>>>>>

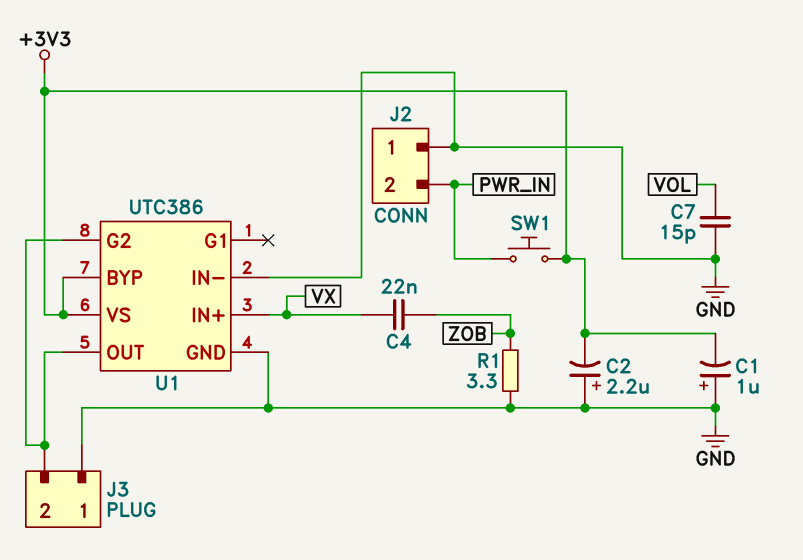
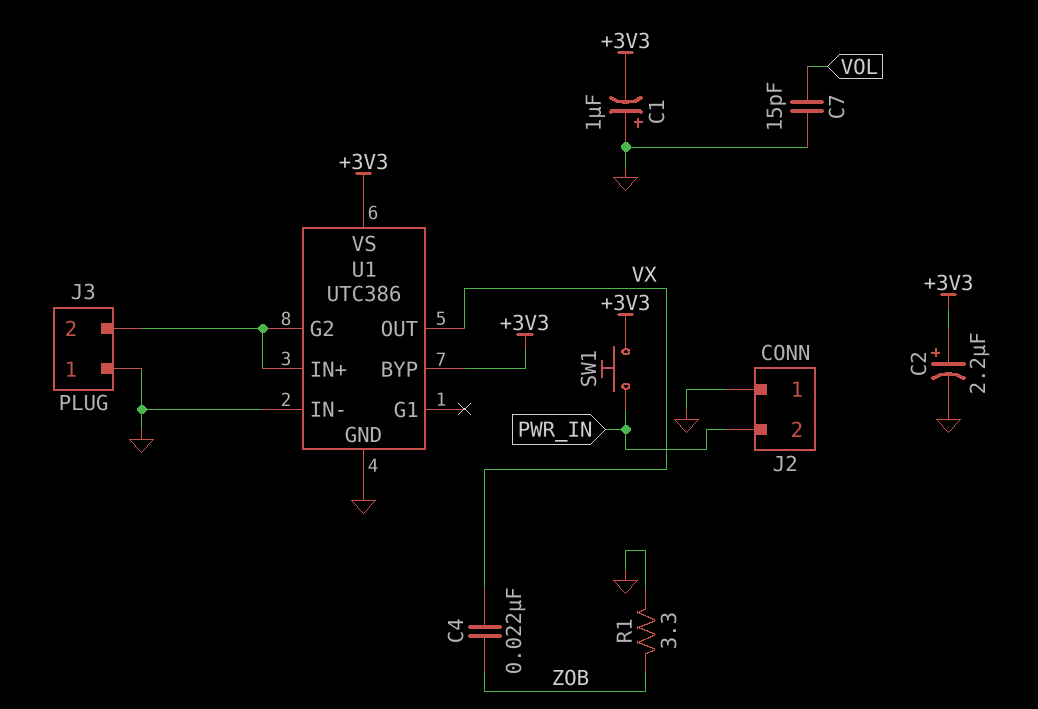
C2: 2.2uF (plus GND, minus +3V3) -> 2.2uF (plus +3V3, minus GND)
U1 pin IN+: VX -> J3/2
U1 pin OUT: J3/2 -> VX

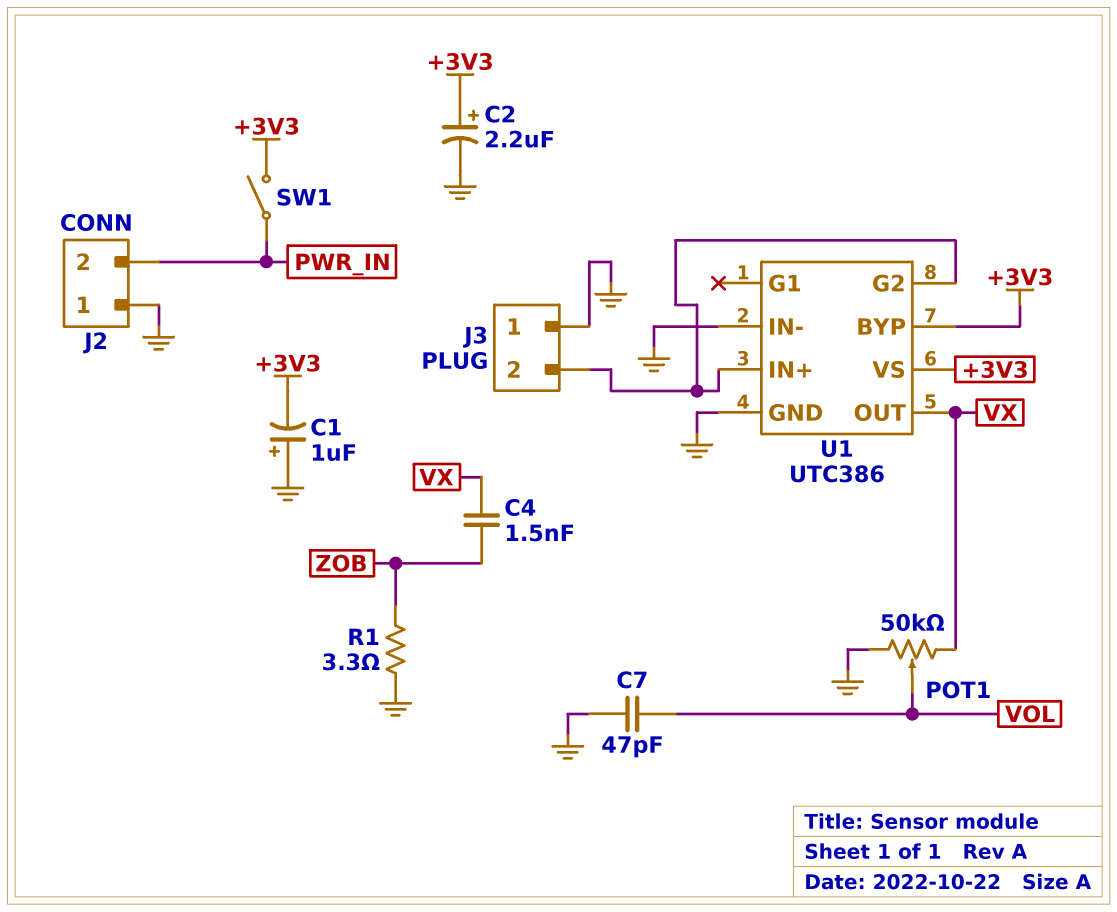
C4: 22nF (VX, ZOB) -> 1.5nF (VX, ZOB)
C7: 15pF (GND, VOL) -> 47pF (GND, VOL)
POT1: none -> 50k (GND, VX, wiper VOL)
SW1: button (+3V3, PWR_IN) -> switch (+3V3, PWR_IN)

<<<<<

What you need to do - Pictures are to be left out; set down everything else in the records exactly.

Written solution -
C2: 2.2uF (plus GND, minus +3V3) -> 2.2uF (plus +3V3, minus GND)
U1 pin IN+: VX -> J3/2
U1 pin OUT: J3/2 -> VX

C4: 22nF (VX, ZOB) -> 1.5nF (VX, ZOB)
C7: 15pF (GND, VOL) -> 47pF (GND, VOL)
POT1: none -> 50k (GND, VX, wiper VOL)
SW1: button (+3V3, PWR_IN) -> switch (+3V3, PWR_IN)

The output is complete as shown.